## What to do
Without the pictures, write out every entry that follows exactly.

** Opening Records supplied block **

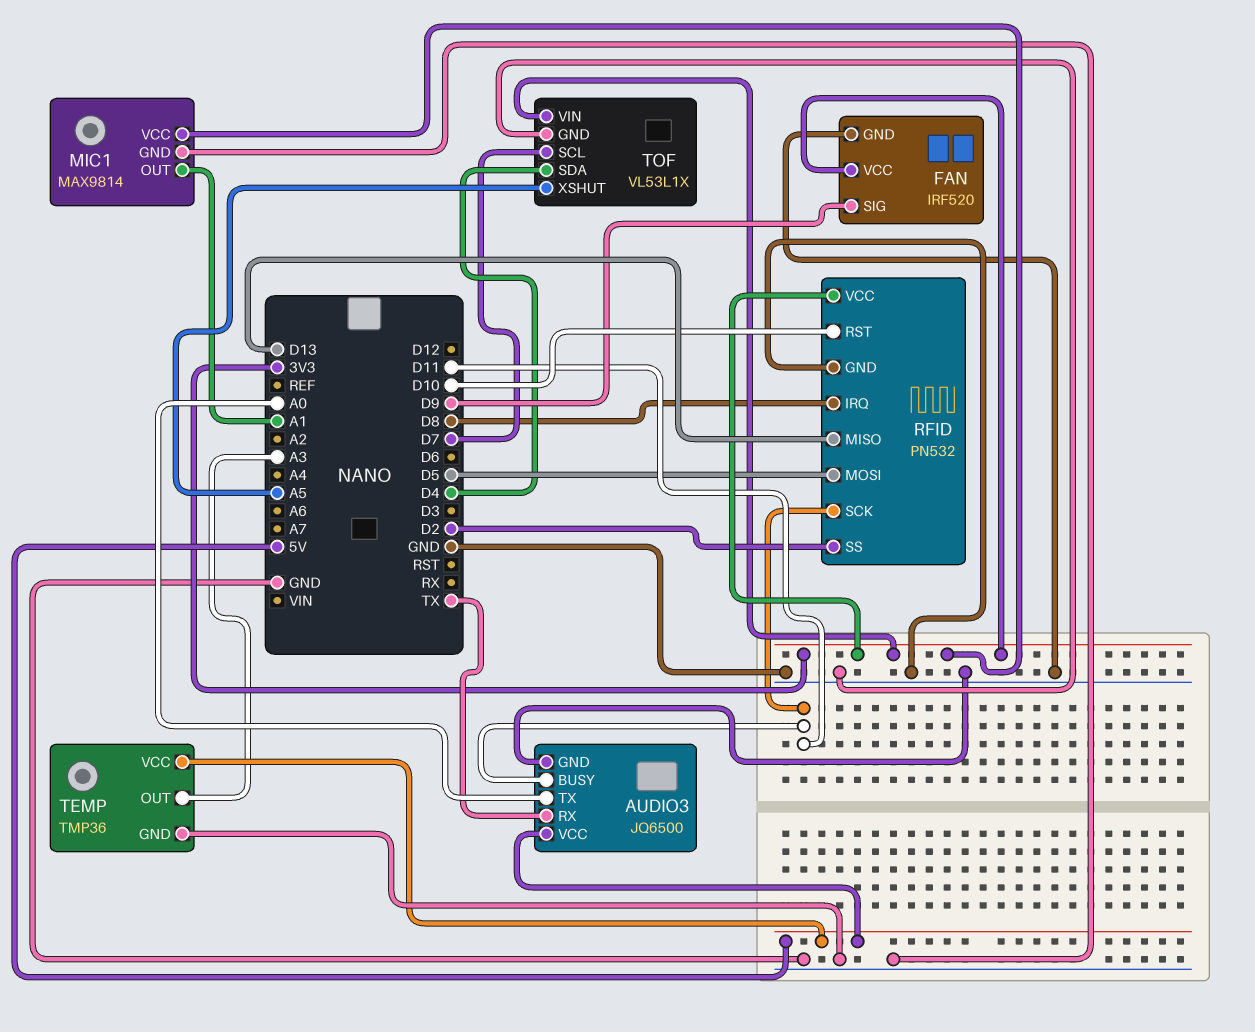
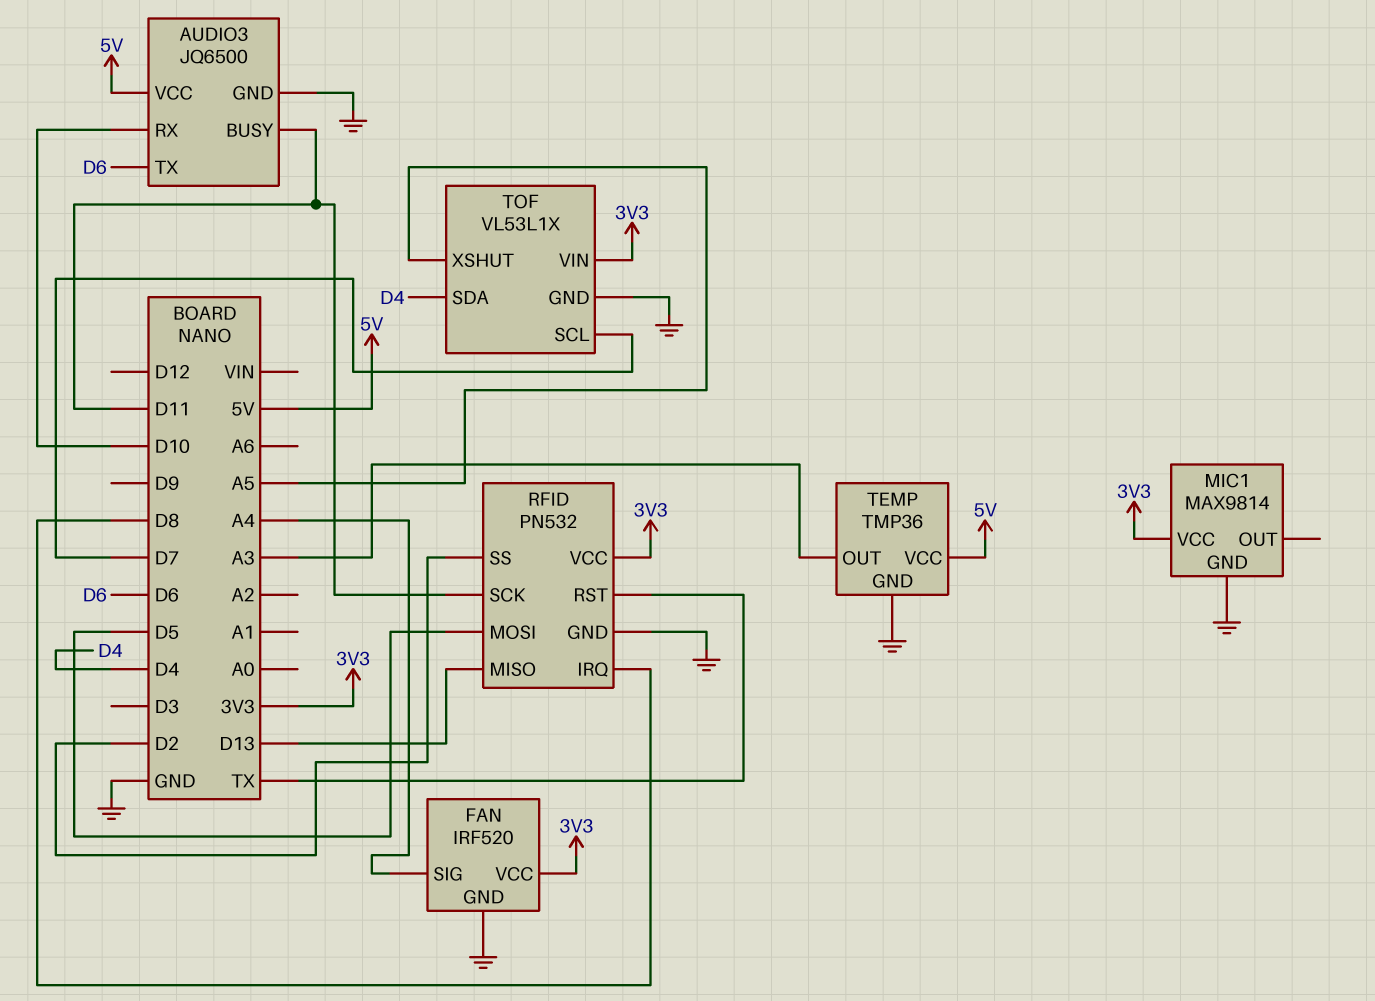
AUDIO3 pin RX: TX -> D10
AUDIO3 pin TX: A0 -> D6
FAN pin SIG: D9 -> A4
MIC1 pin OUT: A1 -> none
RFID pin RST: D10 -> TX

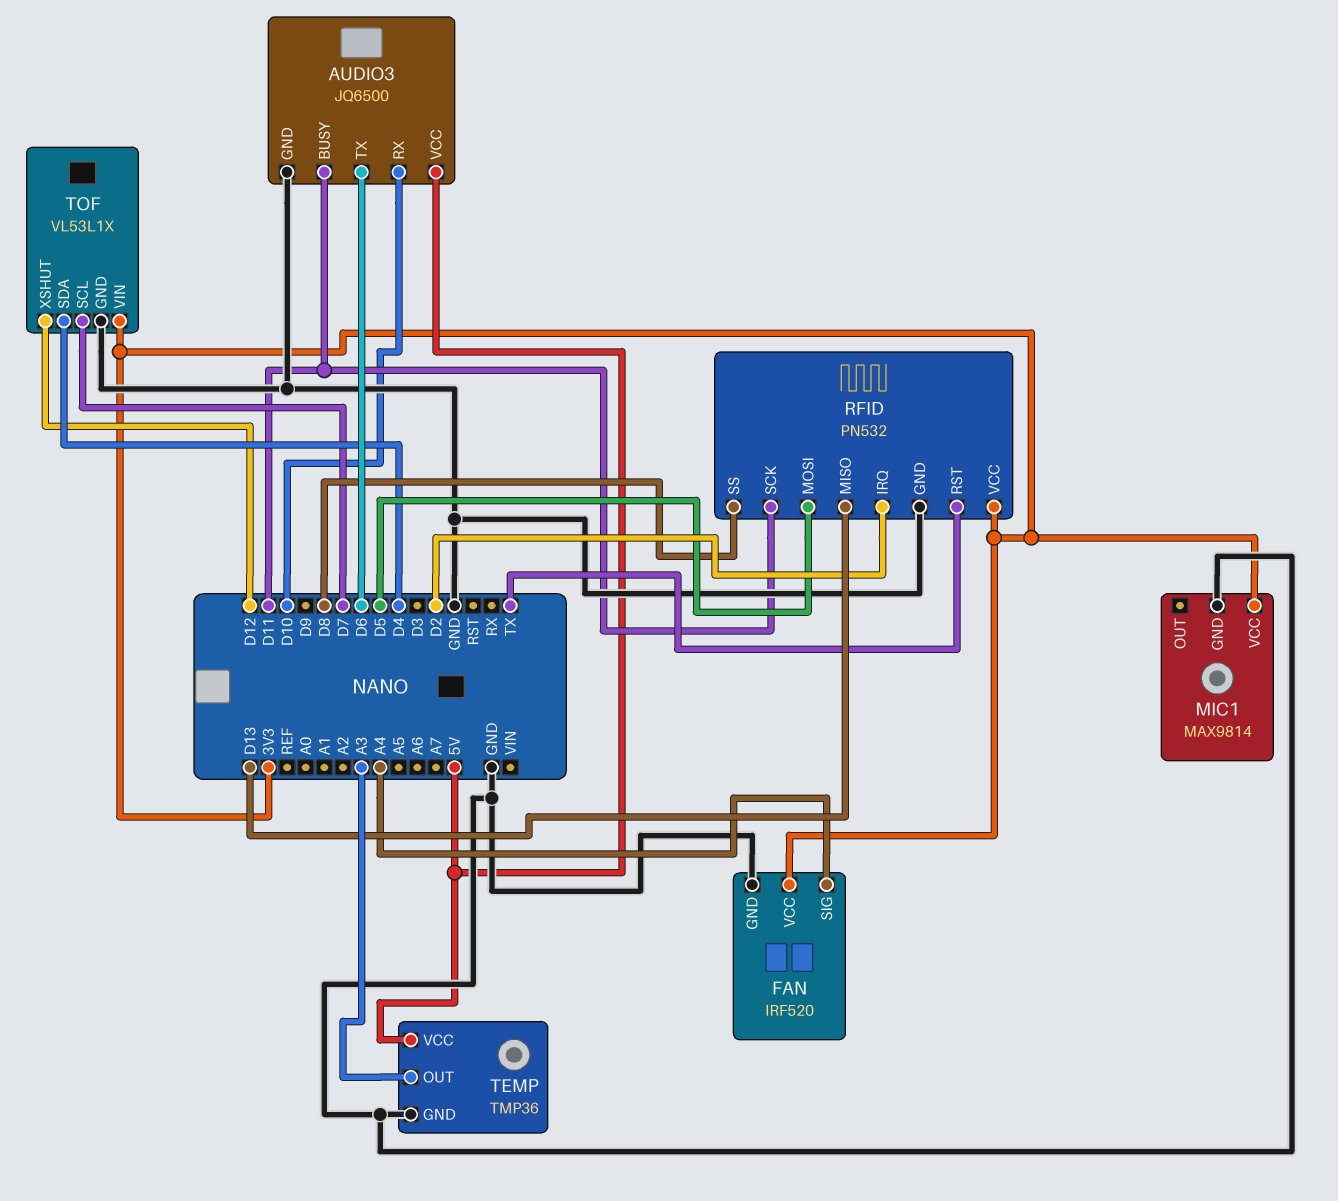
RFID pin IRQ: D8 -> D2
RFID pin SS: D2 -> D8
TOF pin XSHUT: A5 -> D12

** Closing Records supplied block **

## Your solution
AUDIO3 pin RX: TX -> D10
AUDIO3 pin TX: A0 -> D6
FAN pin SIG: D9 -> A4
MIC1 pin OUT: A1 -> none
RFID pin RST: D10 -> TX

RFID pin IRQ: D8 -> D2
RFID pin SS: D2 -> D8
TOF pin XSHUT: A5 -> D12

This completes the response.